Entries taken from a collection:

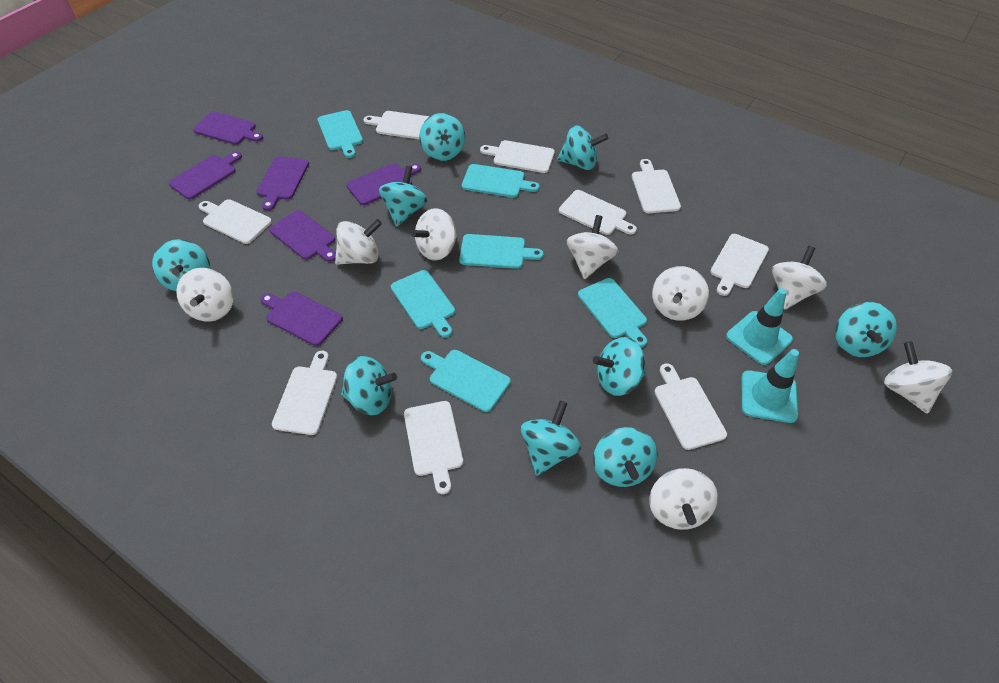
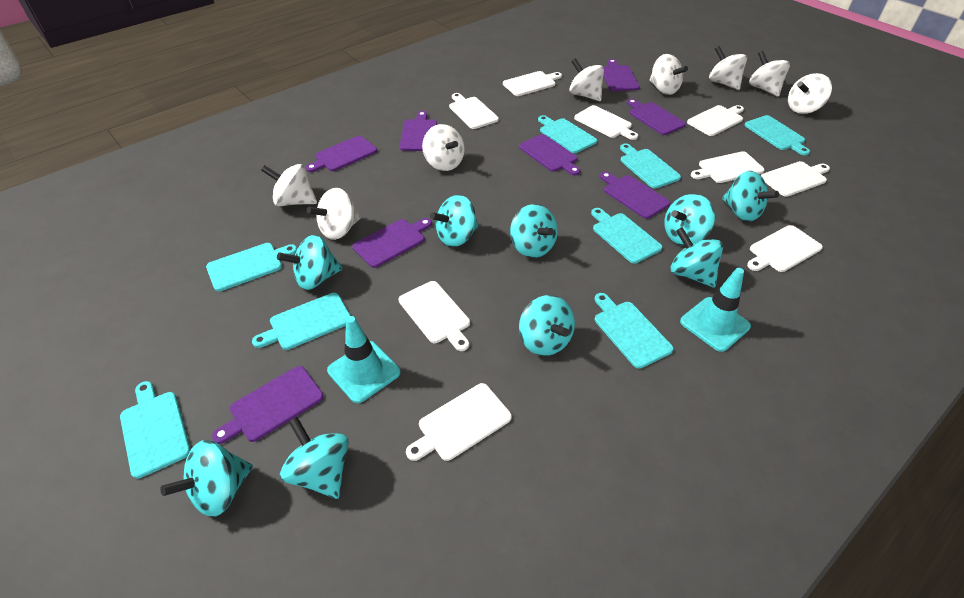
purple cutting board: 6 -> 8
turquoise cutting board: 6 -> 8

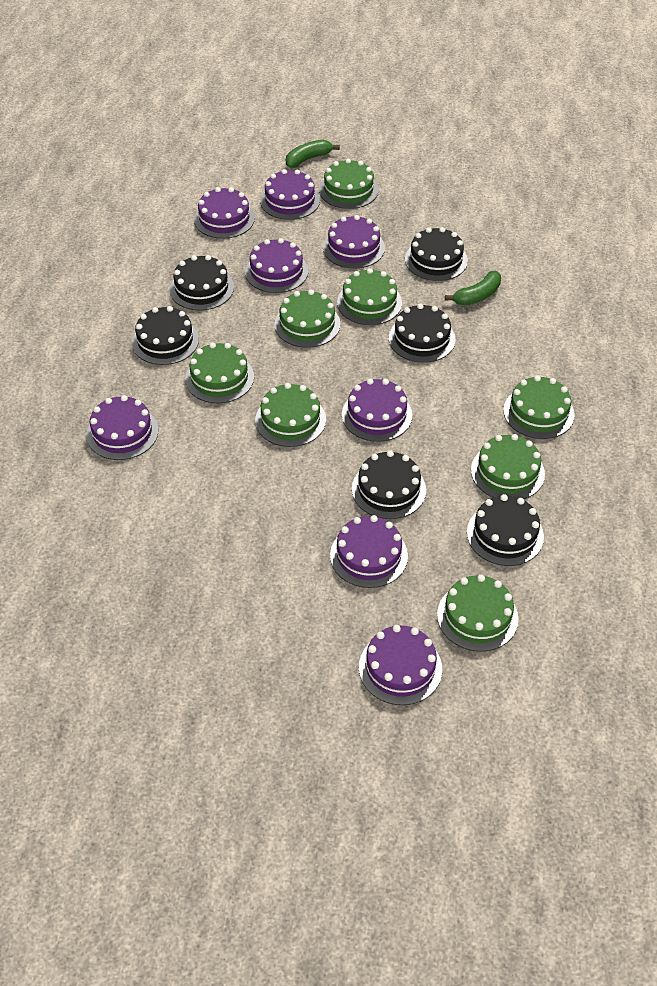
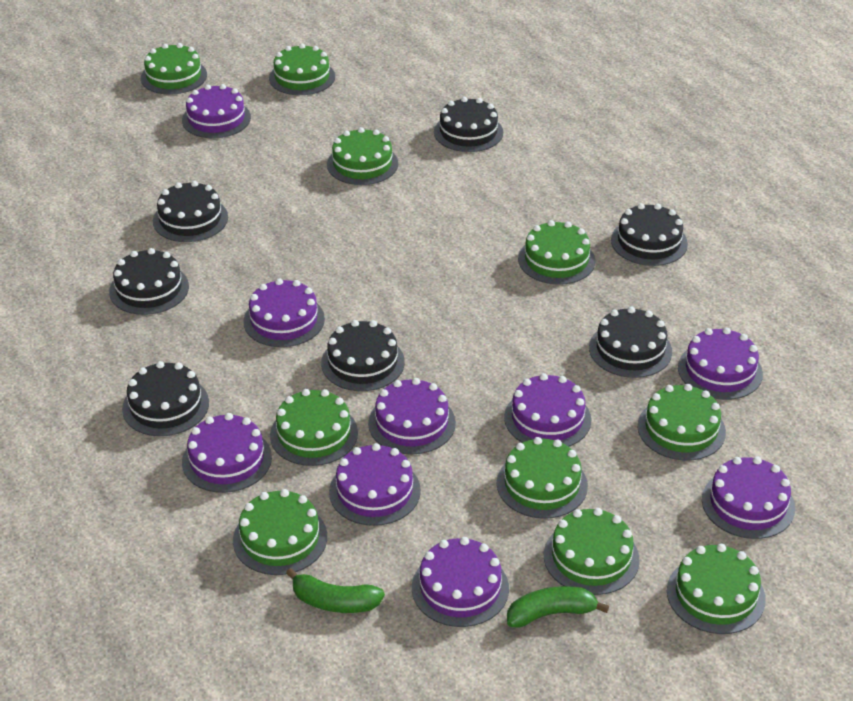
black cake: 6 -> 7
green cake: 8 -> 10
purple cake: 8 -> 9

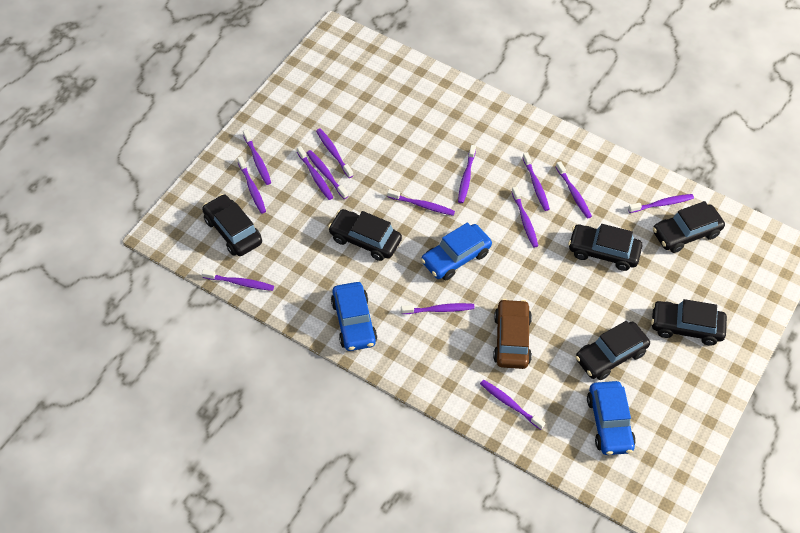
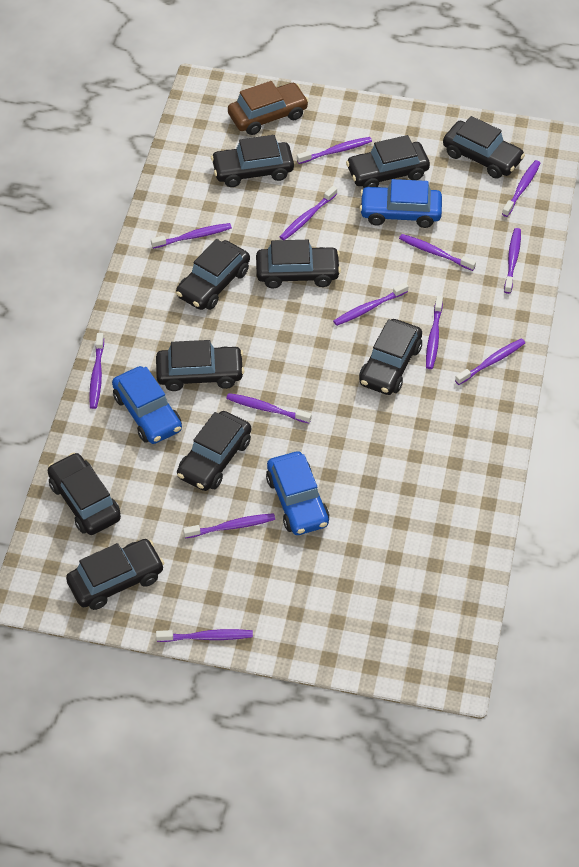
black car: 6 -> 10
purple toothbrush: 14 -> 13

GOAL OF THE EXERCISE –
Reproduce exactly, and only, the part of the entries above that runs from the line with "black cake: 6 -> 7" to the last line, both included. Pictures stay out.

RESULT OF THE EXERCISE –
black cake: 6 -> 7
green cake: 8 -> 10
purple cake: 8 -> 9

black car: 6 -> 10
purple toothbrush: 14 -> 13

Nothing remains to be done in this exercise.